- _Data excerpt_
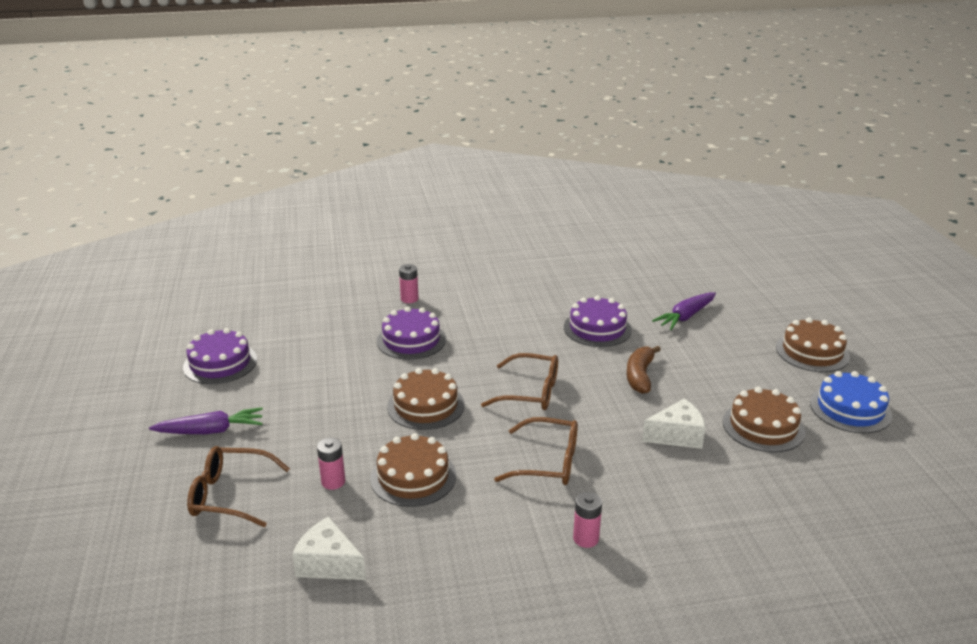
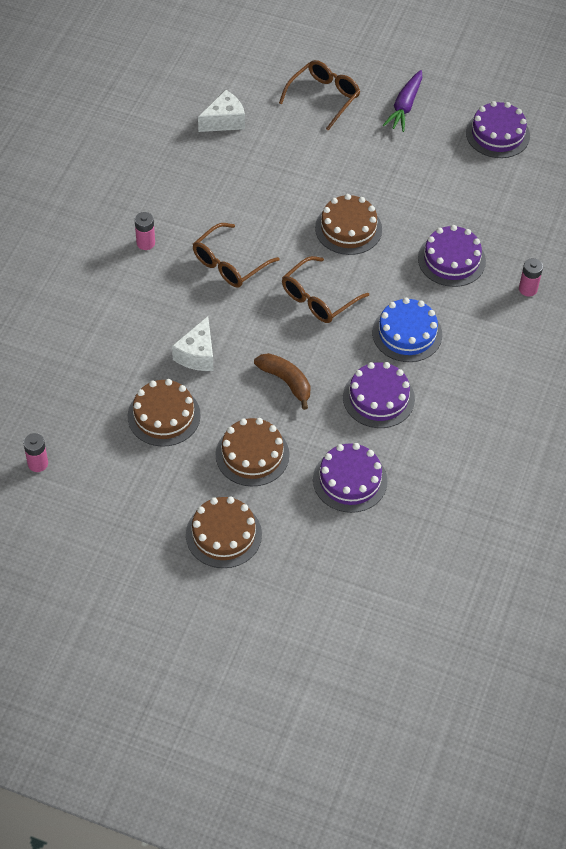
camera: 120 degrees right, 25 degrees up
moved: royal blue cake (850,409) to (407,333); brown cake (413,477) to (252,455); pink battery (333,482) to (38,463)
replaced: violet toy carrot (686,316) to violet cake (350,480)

- _Required action_
The lines to quote run from the one containing "moved: royal blue" through the final line of the material above; please give them exactly, both ends included, and nothing else.

- _Result of the exercise_
moved: royal blue cake (850,409) to (407,333); brown cake (413,477) to (252,455); pink battery (333,482) to (38,463)
replaced: violet toy carrot (686,316) to violet cake (350,480)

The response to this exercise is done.